[About this task]: From the first line of the entries below to the line with "none -> green 1x2 brick [341,96,433,187]", give each line again exactly.

╔══

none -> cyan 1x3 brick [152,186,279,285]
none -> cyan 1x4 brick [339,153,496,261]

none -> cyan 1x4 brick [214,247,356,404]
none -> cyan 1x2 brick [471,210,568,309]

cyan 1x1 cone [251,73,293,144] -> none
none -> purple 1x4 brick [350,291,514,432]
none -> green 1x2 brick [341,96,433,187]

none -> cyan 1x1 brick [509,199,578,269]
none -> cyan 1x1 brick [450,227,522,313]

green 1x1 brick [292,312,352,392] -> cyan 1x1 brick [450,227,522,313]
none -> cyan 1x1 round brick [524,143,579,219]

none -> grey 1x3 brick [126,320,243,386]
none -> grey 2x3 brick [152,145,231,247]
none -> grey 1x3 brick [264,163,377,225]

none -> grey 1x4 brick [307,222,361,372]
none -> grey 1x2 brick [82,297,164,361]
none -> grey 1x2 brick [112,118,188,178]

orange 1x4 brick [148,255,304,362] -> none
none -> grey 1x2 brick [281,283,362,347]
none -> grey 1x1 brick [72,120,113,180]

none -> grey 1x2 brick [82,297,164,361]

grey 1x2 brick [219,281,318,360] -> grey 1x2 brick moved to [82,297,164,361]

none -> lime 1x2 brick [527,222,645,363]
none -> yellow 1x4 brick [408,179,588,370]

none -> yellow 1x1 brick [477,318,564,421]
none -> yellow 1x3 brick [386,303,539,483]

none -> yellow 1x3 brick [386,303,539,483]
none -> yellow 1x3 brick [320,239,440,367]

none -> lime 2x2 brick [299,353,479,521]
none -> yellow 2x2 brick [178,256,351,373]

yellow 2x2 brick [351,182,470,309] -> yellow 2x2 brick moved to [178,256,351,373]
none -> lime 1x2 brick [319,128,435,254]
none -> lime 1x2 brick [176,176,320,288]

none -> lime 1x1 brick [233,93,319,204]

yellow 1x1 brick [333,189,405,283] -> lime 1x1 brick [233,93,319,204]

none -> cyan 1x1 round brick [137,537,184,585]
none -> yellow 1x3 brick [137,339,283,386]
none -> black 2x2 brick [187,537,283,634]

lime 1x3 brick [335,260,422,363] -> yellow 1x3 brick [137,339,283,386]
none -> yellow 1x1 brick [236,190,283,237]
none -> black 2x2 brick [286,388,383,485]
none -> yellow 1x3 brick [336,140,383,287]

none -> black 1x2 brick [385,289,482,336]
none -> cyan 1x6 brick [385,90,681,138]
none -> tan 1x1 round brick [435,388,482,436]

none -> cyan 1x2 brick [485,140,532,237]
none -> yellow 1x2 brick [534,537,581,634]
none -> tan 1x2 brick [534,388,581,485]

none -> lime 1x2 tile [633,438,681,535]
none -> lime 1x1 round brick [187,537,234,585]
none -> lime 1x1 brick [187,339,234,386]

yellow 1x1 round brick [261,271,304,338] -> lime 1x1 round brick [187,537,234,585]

╚══

[Reply to the exercise]:
none -> cyan 1x3 brick [152,186,279,285]
none -> cyan 1x4 brick [339,153,496,261]

none -> cyan 1x4 brick [214,247,356,404]
none -> cyan 1x2 brick [471,210,568,309]

cyan 1x1 cone [251,73,293,144] -> none
none -> purple 1x4 brick [350,291,514,432]
none -> green 1x2 brick [341,96,433,187]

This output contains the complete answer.